BEGIN Record set

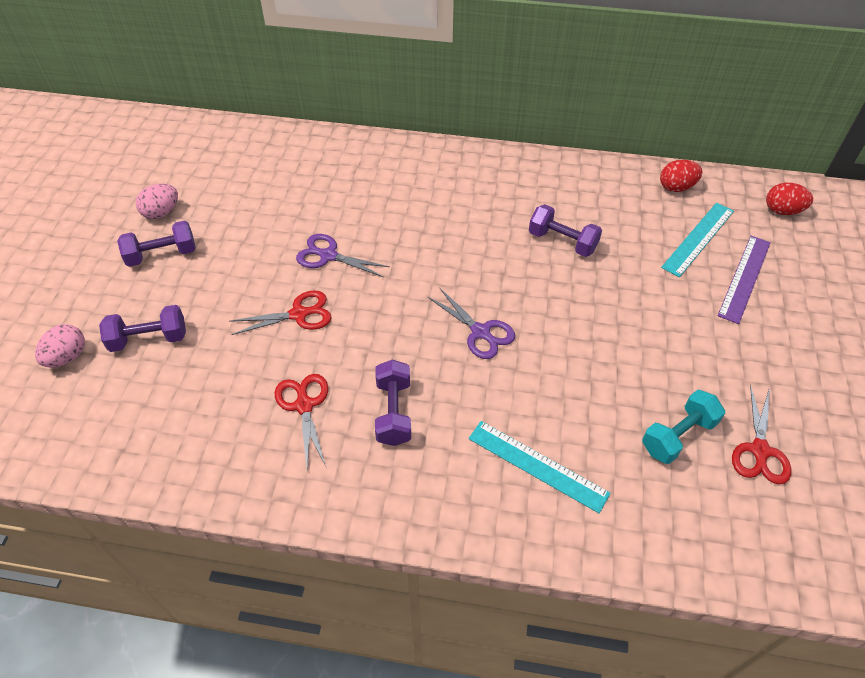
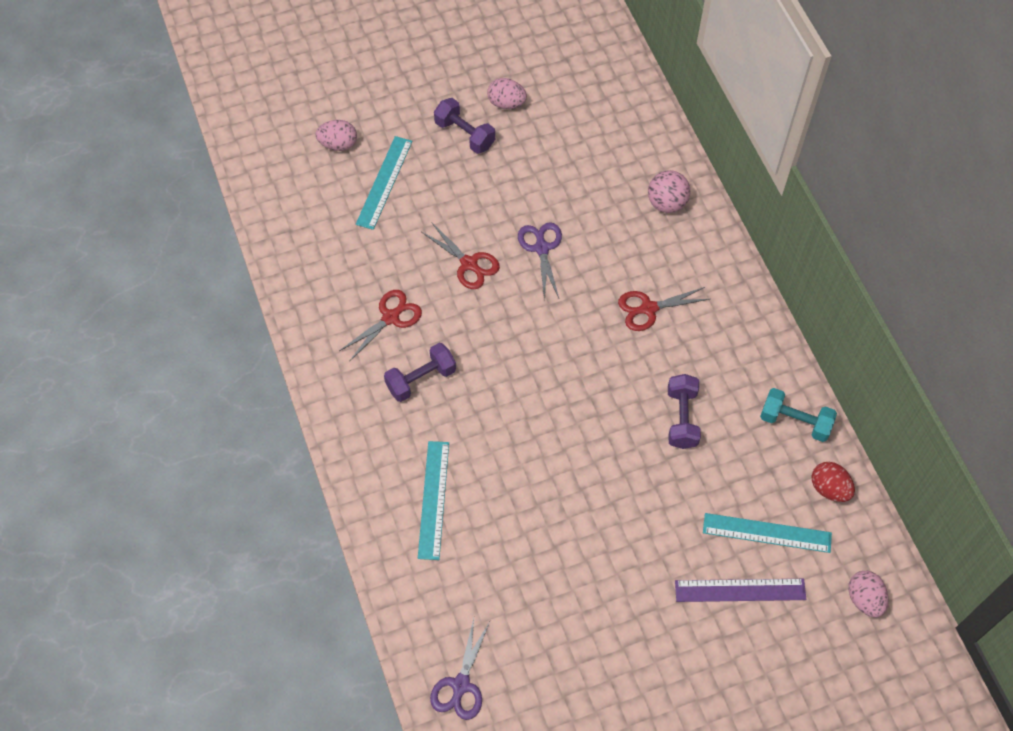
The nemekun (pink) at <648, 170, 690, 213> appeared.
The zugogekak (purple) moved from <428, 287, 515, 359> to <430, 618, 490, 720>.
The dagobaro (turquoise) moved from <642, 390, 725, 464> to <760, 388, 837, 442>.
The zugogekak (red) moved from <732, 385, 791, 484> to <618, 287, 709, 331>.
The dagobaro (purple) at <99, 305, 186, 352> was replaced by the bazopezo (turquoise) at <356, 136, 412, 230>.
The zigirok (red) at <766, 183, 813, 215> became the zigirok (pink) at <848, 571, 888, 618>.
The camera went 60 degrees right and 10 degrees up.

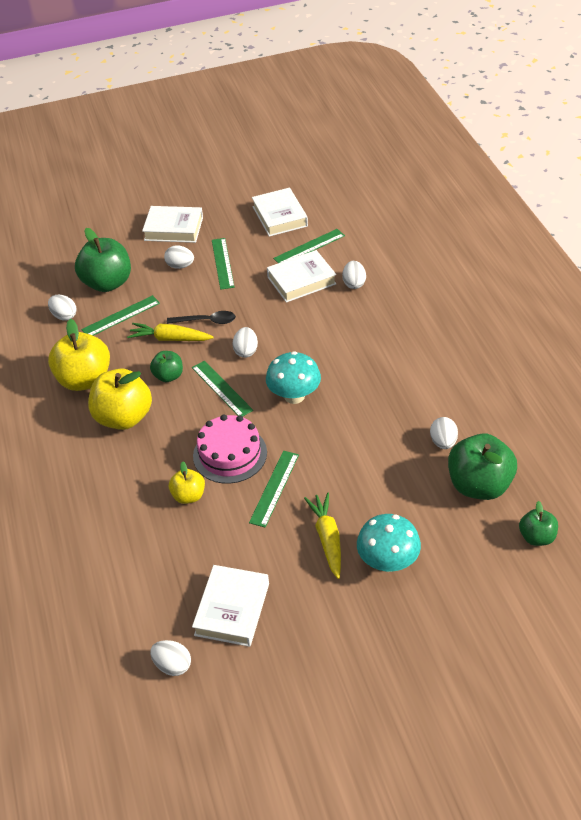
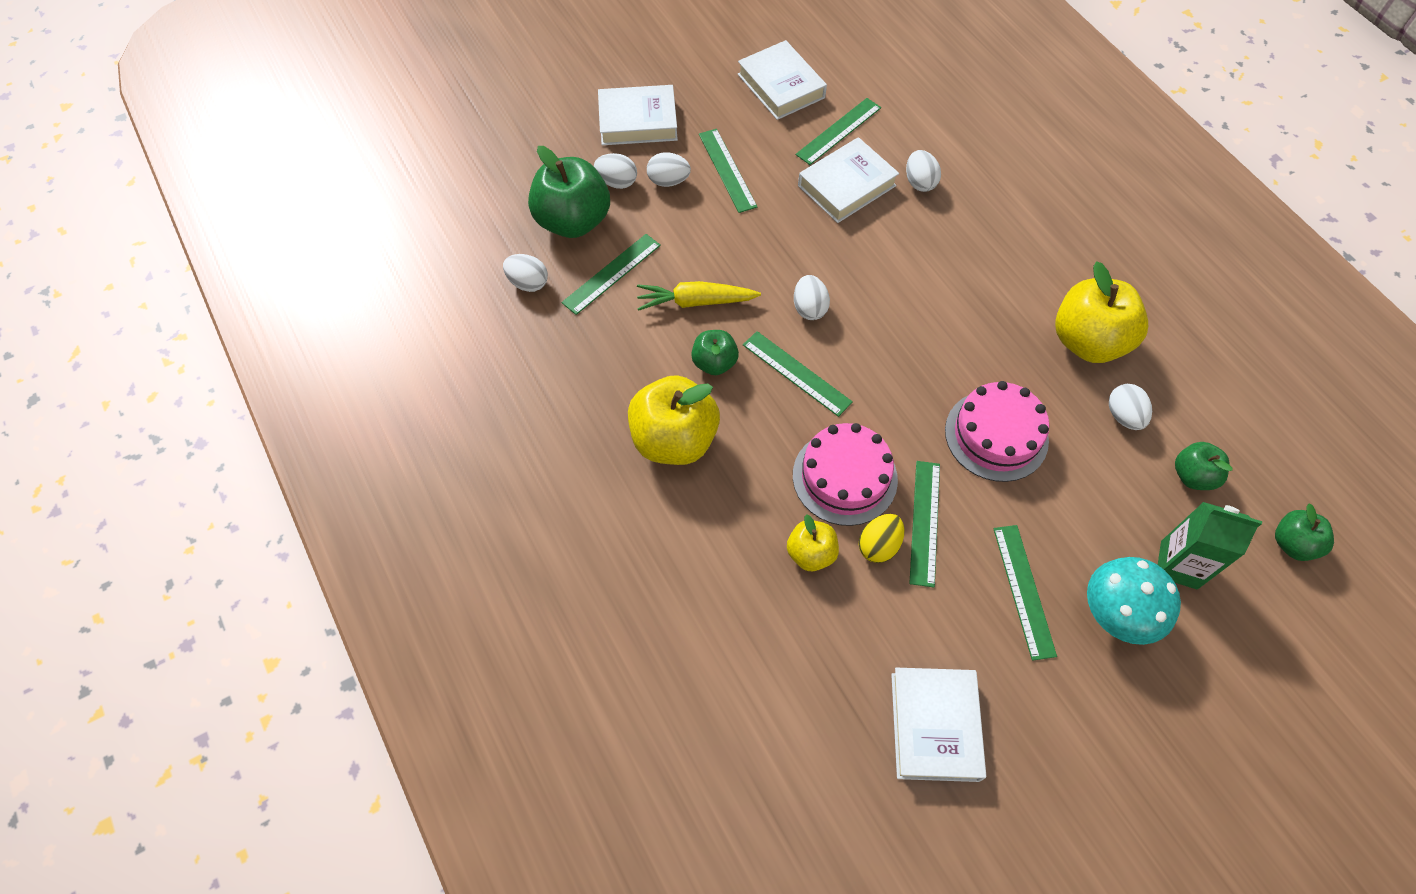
The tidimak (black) at <167, 311, 236, 324> disappeared.
The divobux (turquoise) at <266, 351, 321, 404> disappeared.
The zigirok (yellow) at <859, 514, 904, 563> appeared.
The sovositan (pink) at <945, 381, 1049, 482> appeared.
The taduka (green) at <1158, 502, 1262, 589> appeared.
The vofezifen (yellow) moved from <48, 319, 110, 391> to <1055, 261, 1148, 363>.
The zigirok (white) moved from <150, 640, 191, 676> to <594, 153, 637, 189>.
The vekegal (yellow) at <304, 492, 341, 579> was replaced by the bazopezo (green) at <993, 525, 1057, 661>.
The vofezifen (green) at <448, 433, 517, 500> changed to 0.54 times the size.
The camera went 15 degrees left and 15 degrees up.

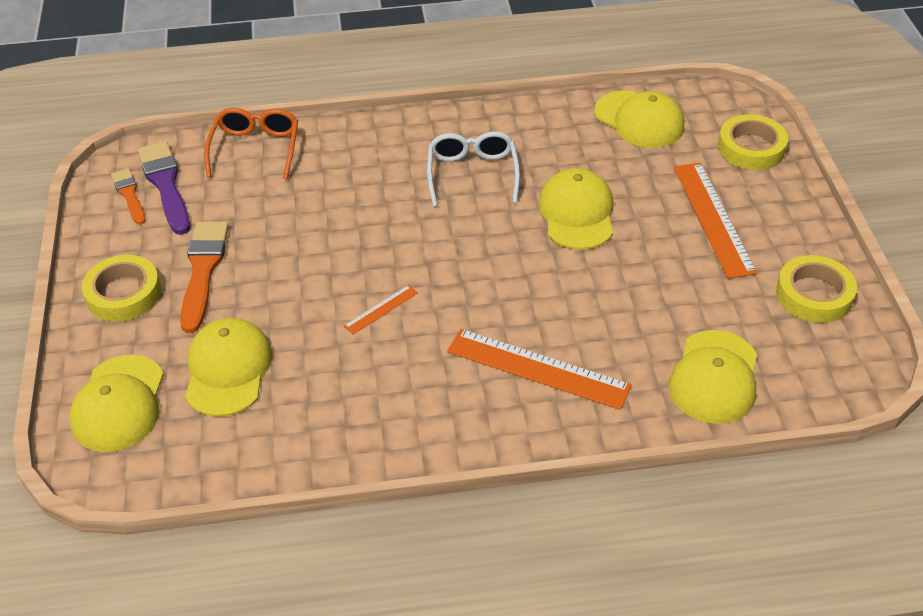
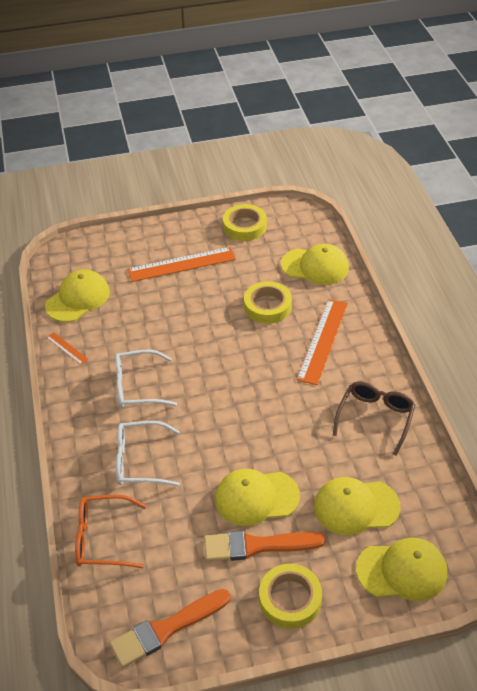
The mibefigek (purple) at <138, 141, 190, 235> disappeared.
The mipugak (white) at <116, 421, 180, 486> appeared.
The mipugak (brown) at <333, 382, 415, 456> appeared.
The bazopezo (orange) moved from <344, 285, 418, 335> to <46, 332, 89, 365>.
The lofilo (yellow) moved from <539, 168, 613, 250> to <215, 469, 300, 526>.
The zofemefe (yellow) moved from <718, 114, 788, 170> to <244, 281, 292, 324>.
The mibefigek (orange) at <111, 168, 146, 225> changed to 1.65 times the size.
The camera went 95 degrees left and 0 degrees up.

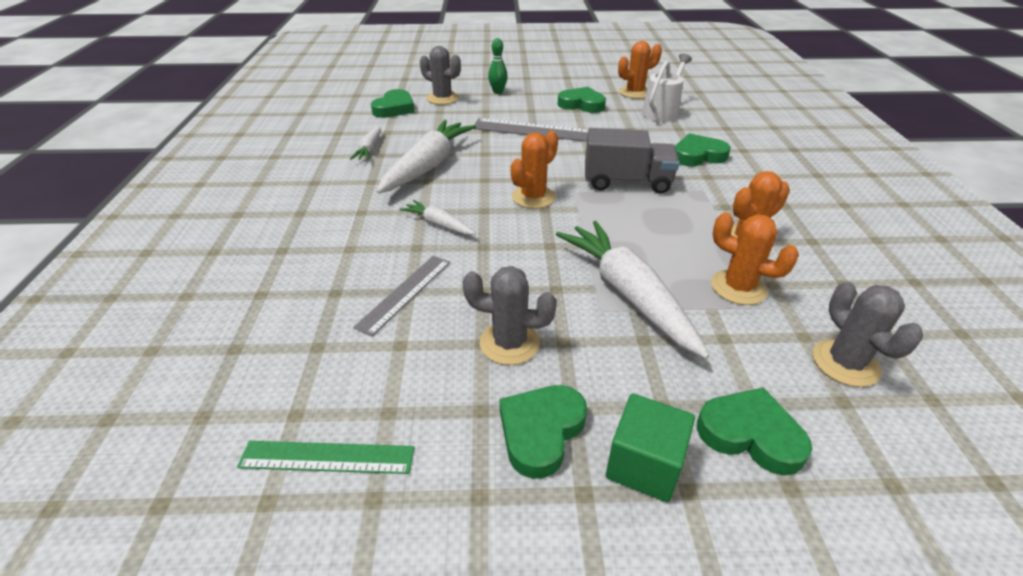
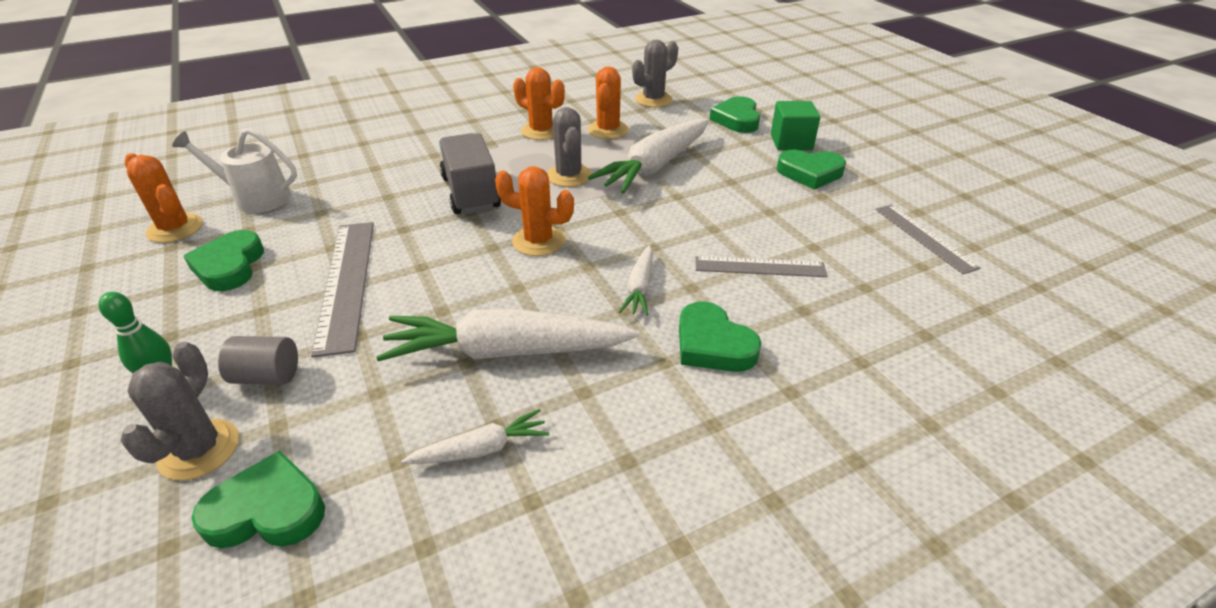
The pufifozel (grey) at <218, 336, 298, 385> appeared.
The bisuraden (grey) moved from <462, 266, 557, 365> to <547, 107, 592, 187>.
The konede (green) moved from <675, 133, 731, 166> to <679, 302, 762, 372>.
The bazopezo (green) at <237, 441, 415, 474> became the bazopezo (grey) at <875, 205, 981, 274>.
The camera went 115 degrees left and 0 degrees up.

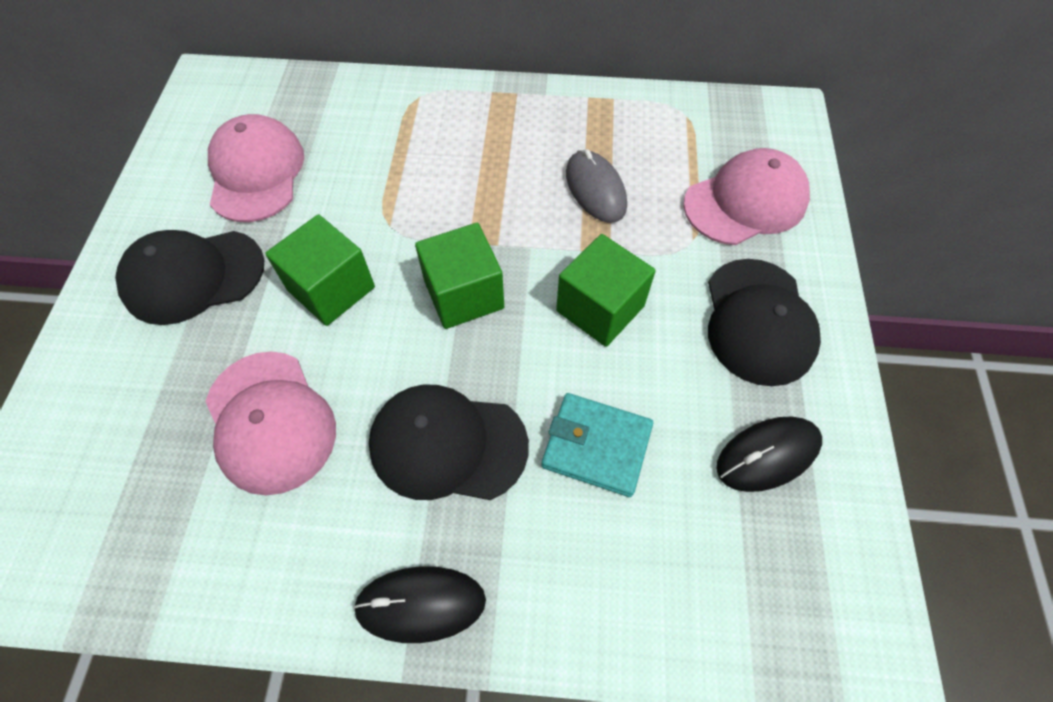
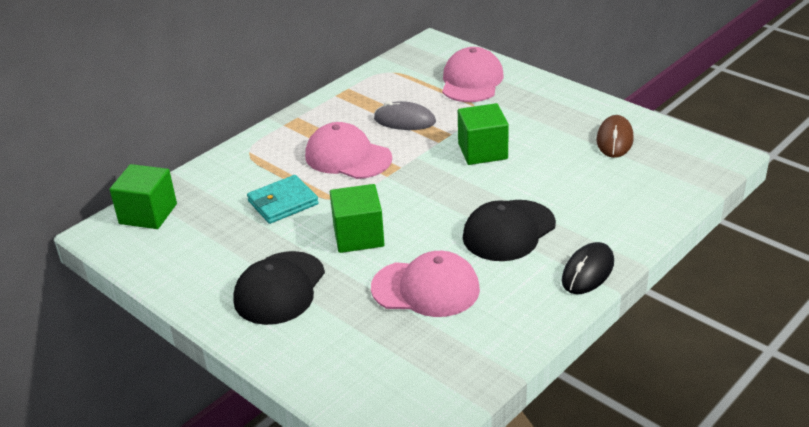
The lofilo (black) at <708, 259, 821, 386> disappeared.
The lofilo (pink) moved from <208, 114, 304, 222> to <305, 122, 392, 179>.
The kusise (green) moved from <415, 223, 504, 329> to <109, 164, 177, 229>.
The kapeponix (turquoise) moved from <542, 393, 653, 497> to <247, 175, 319, 224>.
The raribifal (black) at <716, 417, 822, 492> became the raribifal (brown) at <597, 115, 634, 158>.
The camera went 50 degrees left and 25 degrees down.

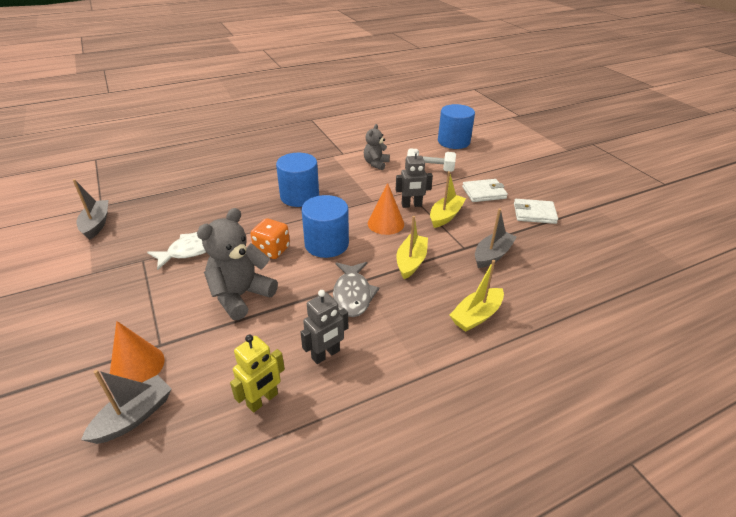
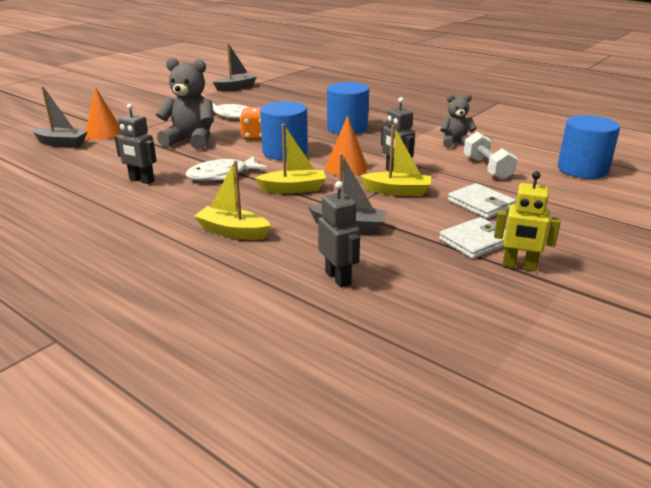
The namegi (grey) at <318, 181, 360, 287> appeared.
The namegi (yellow) moved from <230, 335, 285, 413> to <494, 171, 561, 271>.
The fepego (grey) at <333, 262, 379, 317> became the fepego (white) at <186, 156, 267, 181>.
The kapeponix (white) at <514, 199, 558, 224> turned 75 degrees clockwise.
The camera went 65 degrees right and 10 degrees down.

END Record set

Can the lines from the start of the records through the line with "The zigirok (red)" be given again exactly, with the pictures left out?

## Your solution
The nemekun (pink) at <648, 170, 690, 213> appeared.
The zugogekak (purple) moved from <428, 287, 515, 359> to <430, 618, 490, 720>.
The dagobaro (turquoise) moved from <642, 390, 725, 464> to <760, 388, 837, 442>.
The zugogekak (red) moved from <732, 385, 791, 484> to <618, 287, 709, 331>.
The dagobaro (purple) at <99, 305, 186, 352> was replaced by the bazopezo (turquoise) at <356, 136, 412, 230>.
The zigirok (red) at <766, 183, 813, 215> became the zigirok (pink) at <848, 571, 888, 618>.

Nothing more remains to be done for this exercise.